Data supplied:
-------------------------

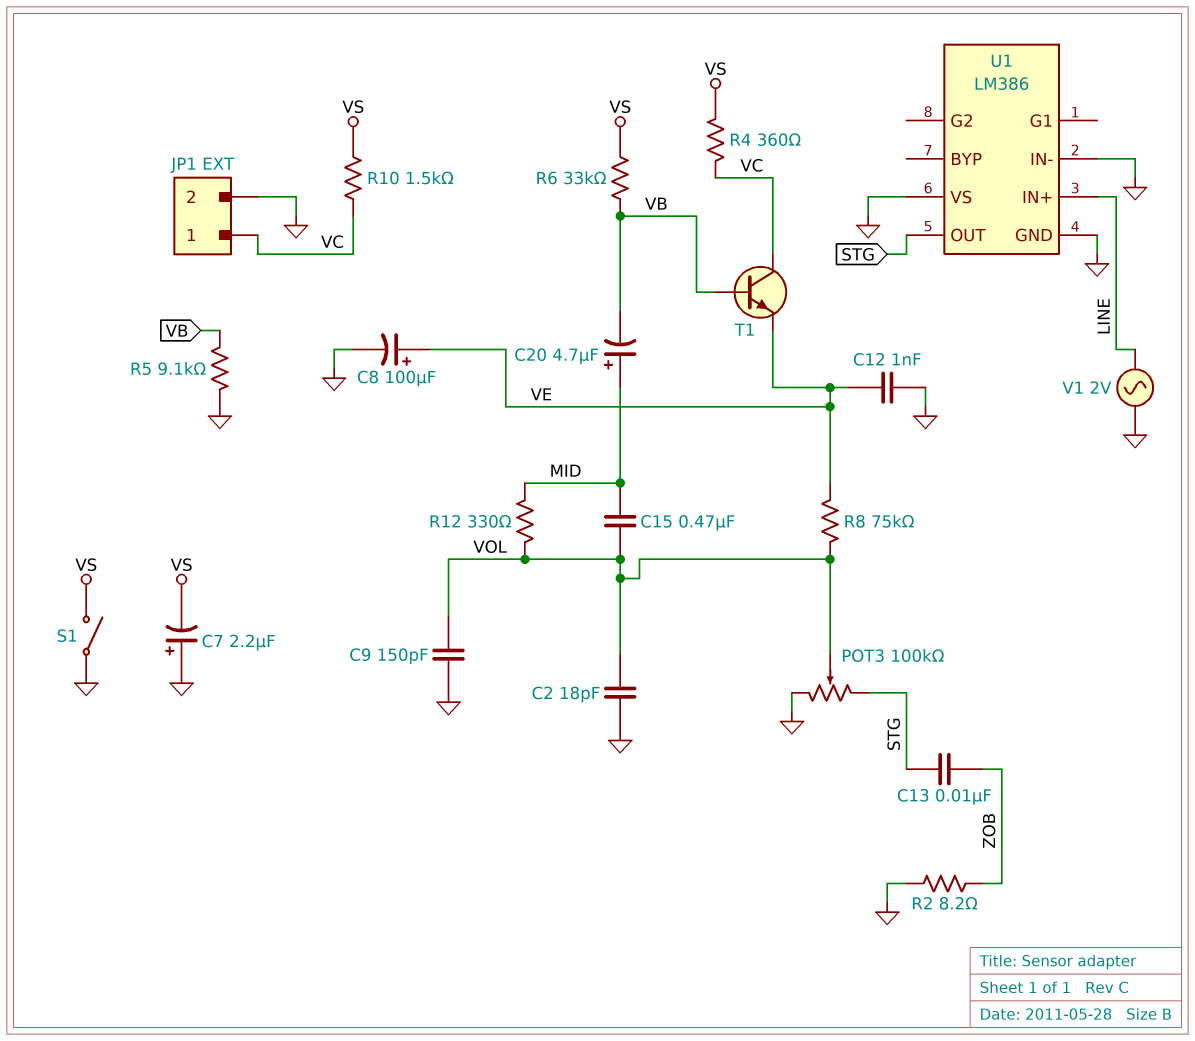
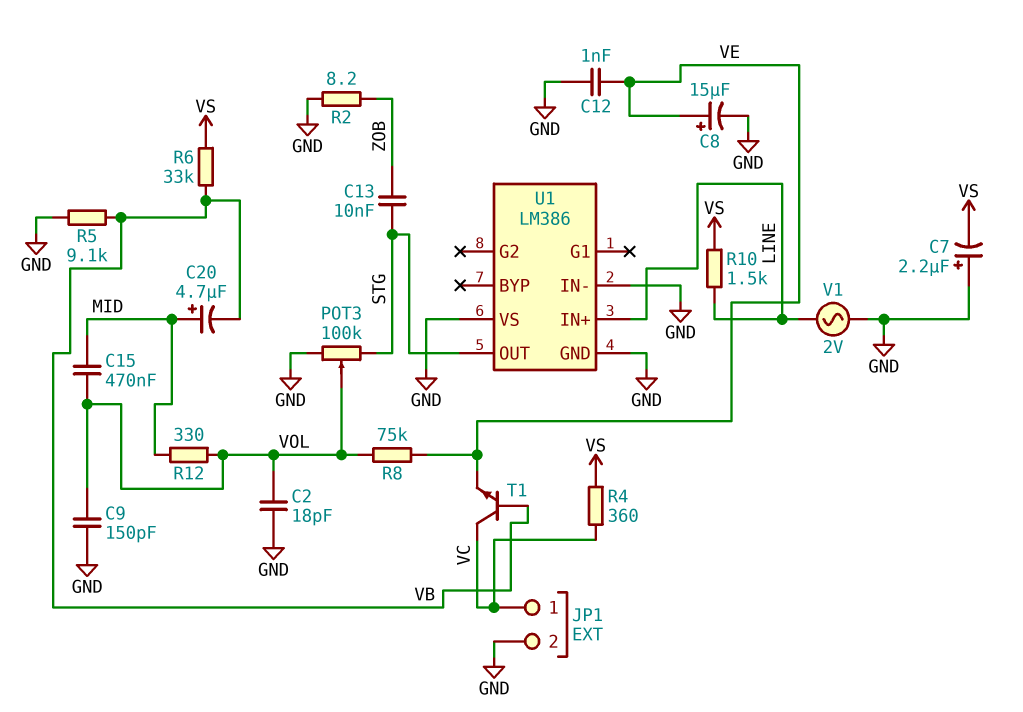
C8: 100uF (plus VE, minus GND) -> 15uF (plus VE, minus GND)
R10: 1.5k (VC, VS) -> 1.5k (LINE, VS)
S1: switch (GND, VS) -> none

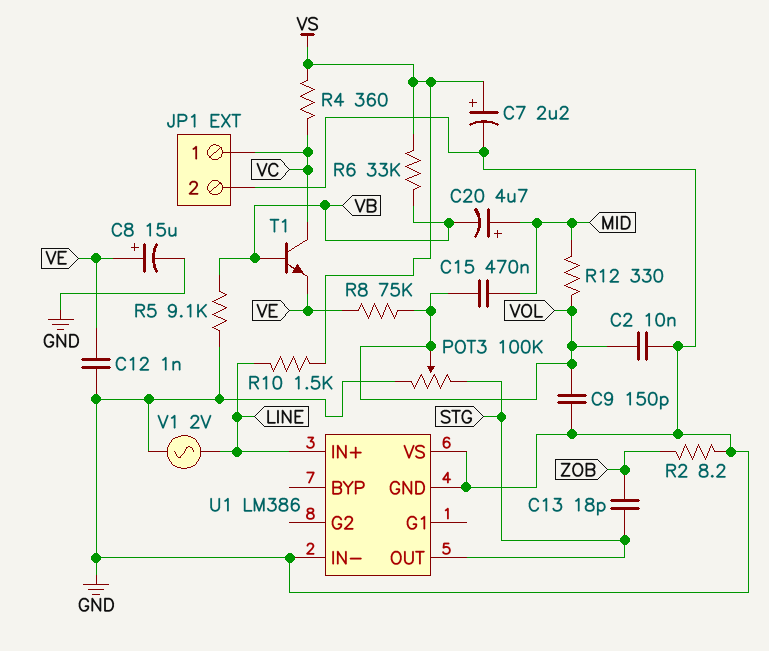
C2: 18pF (GND, VOL) -> 10nF (GND, VOL)
C7: 2.2uF (plus GND, minus VS) -> 2.2uF (plus VS, minus GND)
C13: 10nF (STG, ZOB) -> 18pF (STG, ZOB)

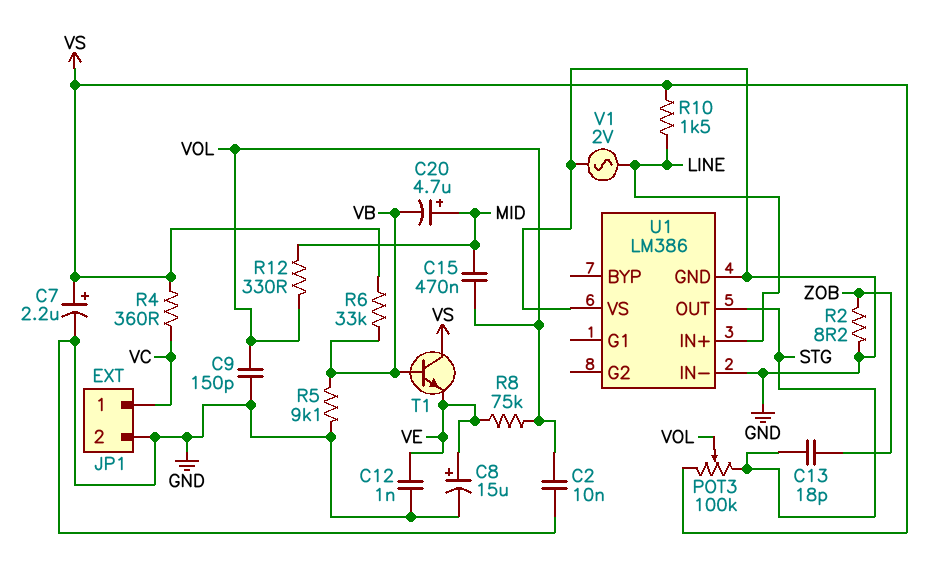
POT3: 100k (GND, STG, wiper VOL) -> 100k (STG, VS, wiper VOL)
T1: NPN (B VB, C VC, E VE) -> NPN (B VB, C VS, E VE)

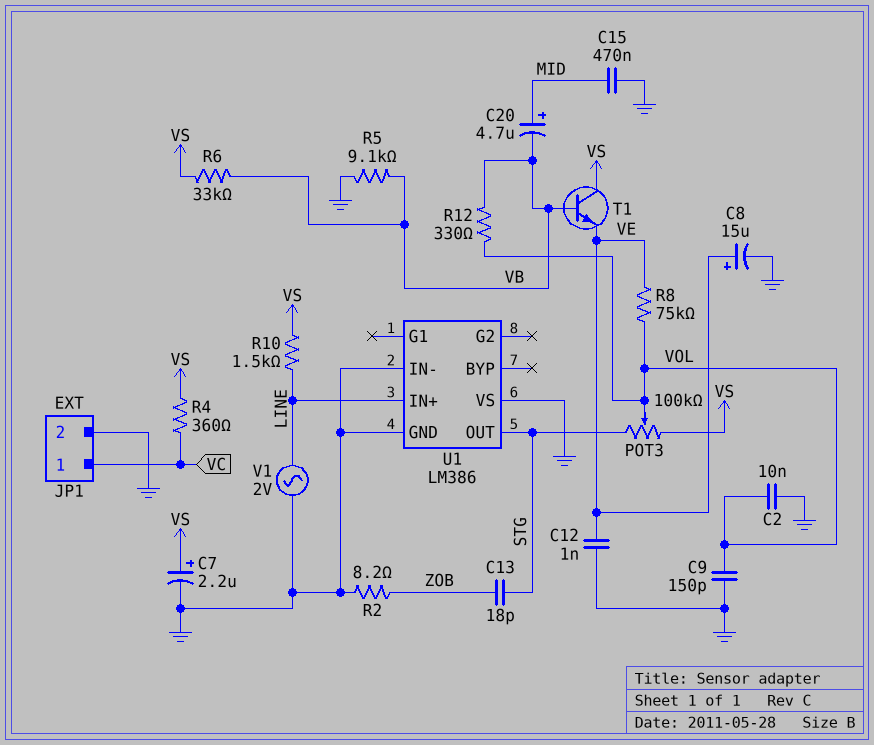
C15: 470nF (MID, VOL) -> 470nF (GND, MID)
R12: 330 (MID, VOL) -> 330 (VB, VOL)

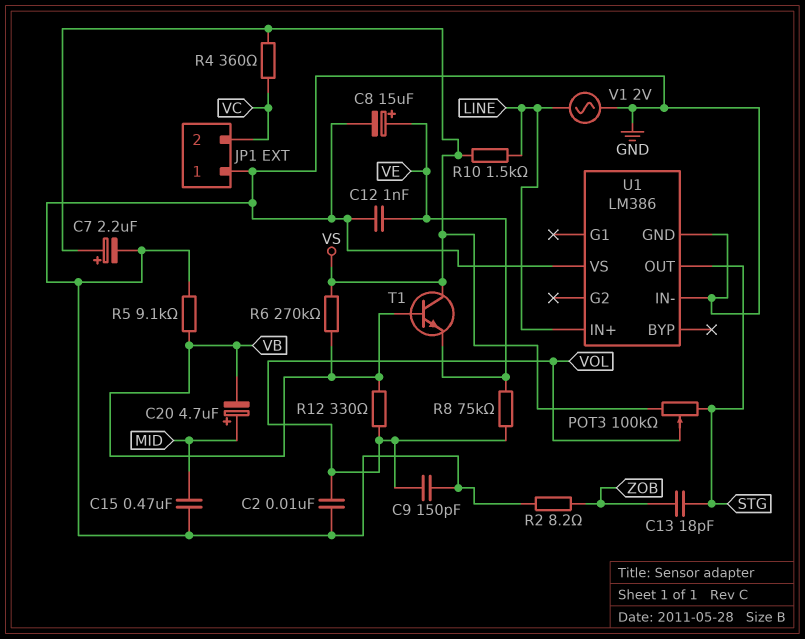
JP1 pin 1: VC -> GND
JP1 pin 2: GND -> VC
R6: 33k (VB, VS) -> 270k (VB, VS)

-------------------------

Task to complete: Given the listing above, repeat exactly the lines starting at the one with "R10: 1.5k (VC, VS) -> 1.5k (LINE, VS)" and ending at the one with "T1: NPN (B VB, C", inclusive, excluding pictures.

Result:
R10: 1.5k (VC, VS) -> 1.5k (LINE, VS)
S1: switch (GND, VS) -> none

C2: 18pF (GND, VOL) -> 10nF (GND, VOL)
C7: 2.2uF (plus GND, minus VS) -> 2.2uF (plus VS, minus GND)
C13: 10nF (STG, ZOB) -> 18pF (STG, ZOB)

POT3: 100k (GND, STG, wiper VOL) -> 100k (STG, VS, wiper VOL)
T1: NPN (B VB, C VC, E VE) -> NPN (B VB, C VS, E VE)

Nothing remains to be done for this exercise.